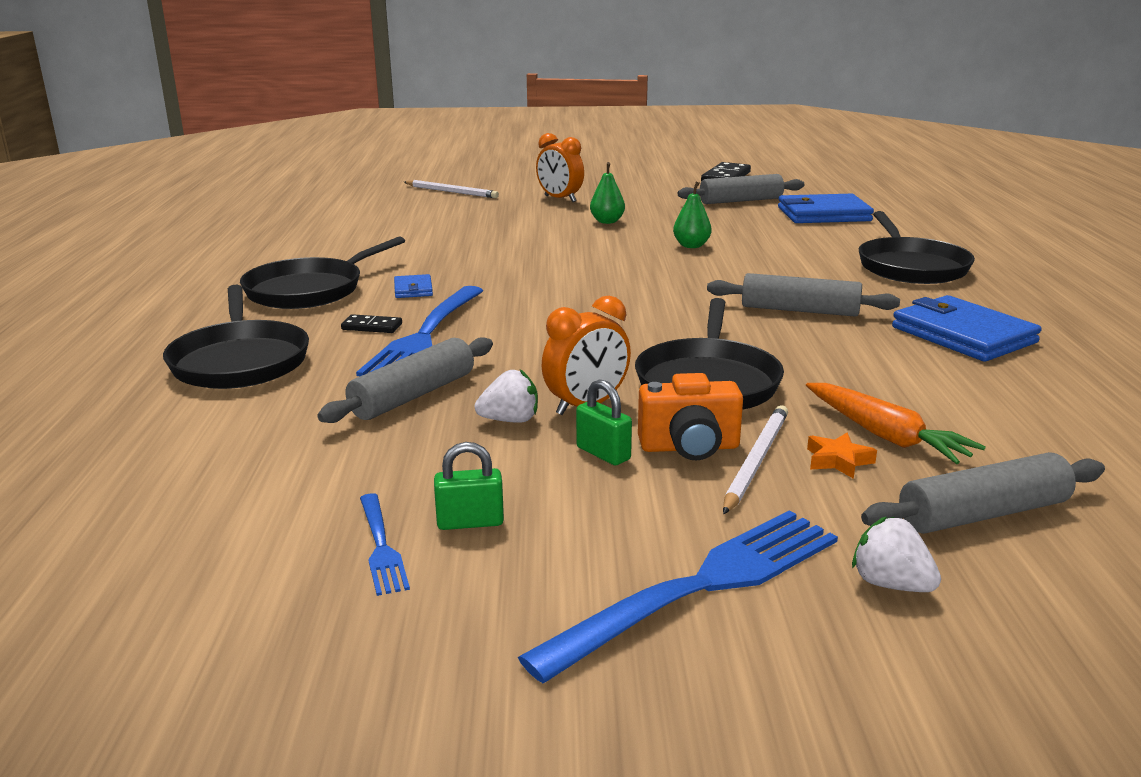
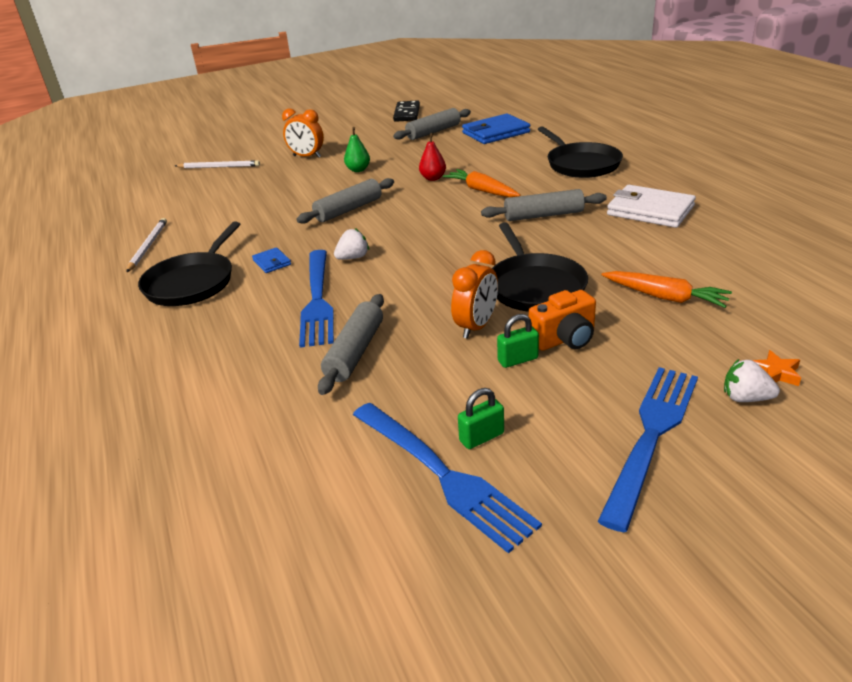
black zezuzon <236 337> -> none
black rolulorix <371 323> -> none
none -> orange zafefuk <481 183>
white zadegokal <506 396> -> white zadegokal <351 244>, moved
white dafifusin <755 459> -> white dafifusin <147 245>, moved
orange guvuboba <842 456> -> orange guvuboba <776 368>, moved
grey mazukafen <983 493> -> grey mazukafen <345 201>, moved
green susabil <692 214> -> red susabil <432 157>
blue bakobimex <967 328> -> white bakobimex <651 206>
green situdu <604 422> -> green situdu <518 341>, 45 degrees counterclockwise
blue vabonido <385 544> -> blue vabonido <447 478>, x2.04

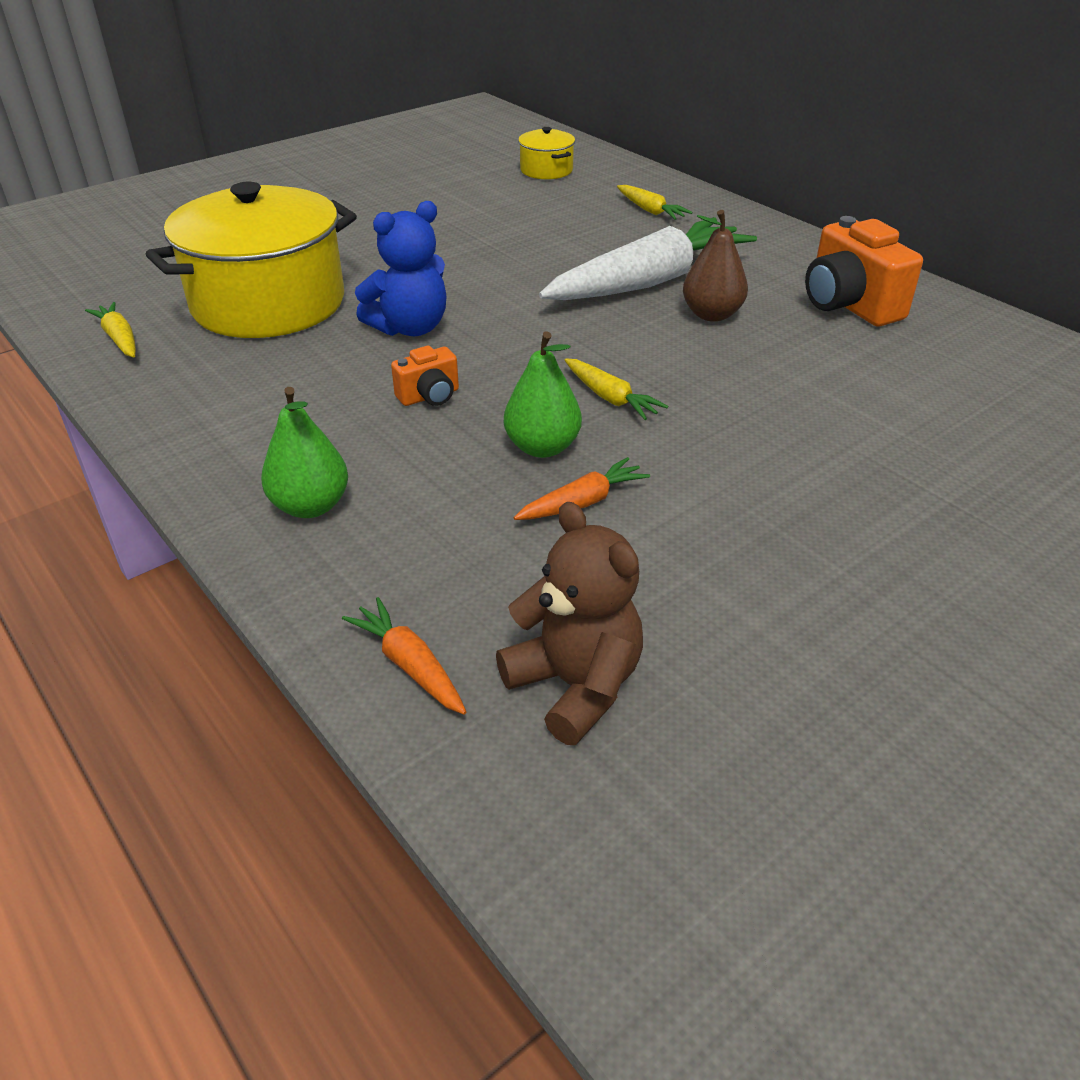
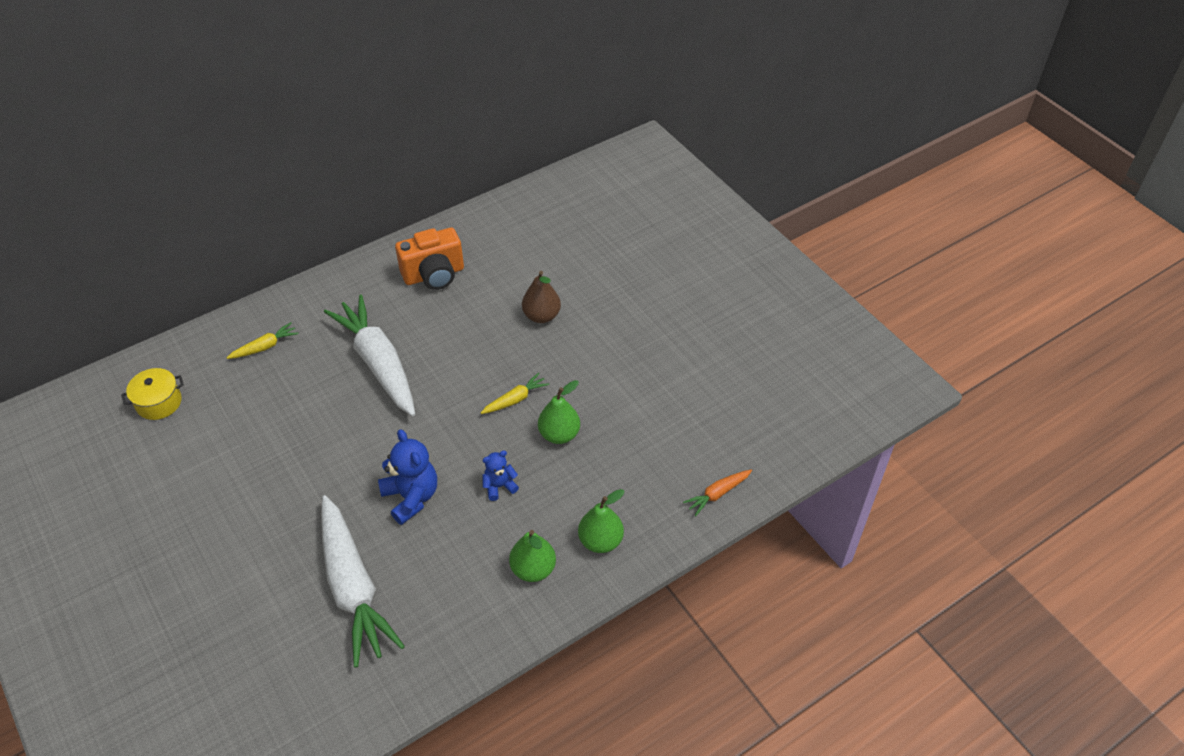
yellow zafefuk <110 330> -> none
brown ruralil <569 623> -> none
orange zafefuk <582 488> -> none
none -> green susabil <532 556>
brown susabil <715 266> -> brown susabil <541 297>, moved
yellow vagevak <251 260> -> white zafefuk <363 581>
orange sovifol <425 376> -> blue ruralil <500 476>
...
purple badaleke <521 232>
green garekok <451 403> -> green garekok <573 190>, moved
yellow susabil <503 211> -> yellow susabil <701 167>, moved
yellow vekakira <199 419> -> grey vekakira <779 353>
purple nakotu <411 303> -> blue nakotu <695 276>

Exercise instructions: The lines above from the line with "black zezuzon <236 337> -> none" through the line with "orange sovifol <425" are to be given again word for word, with no pictures among them.

Expected answer:
black zezuzon <236 337> -> none
black rolulorix <371 323> -> none
none -> orange zafefuk <481 183>
white zadegokal <506 396> -> white zadegokal <351 244>, moved
white dafifusin <755 459> -> white dafifusin <147 245>, moved
orange guvuboba <842 456> -> orange guvuboba <776 368>, moved
grey mazukafen <983 493> -> grey mazukafen <345 201>, moved
green susabil <692 214> -> red susabil <432 157>
blue bakobimex <967 328> -> white bakobimex <651 206>
green situdu <604 422> -> green situdu <518 341>, 45 degrees counterclockwise
blue vabonido <385 544> -> blue vabonido <447 478>, x2.04

yellow zafefuk <110 330> -> none
brown ruralil <569 623> -> none
orange zafefuk <582 488> -> none
none -> green susabil <532 556>
brown susabil <715 266> -> brown susabil <541 297>, moved
yellow vagevak <251 260> -> white zafefuk <363 581>
orange sovifol <425 376> -> blue ruralil <500 476>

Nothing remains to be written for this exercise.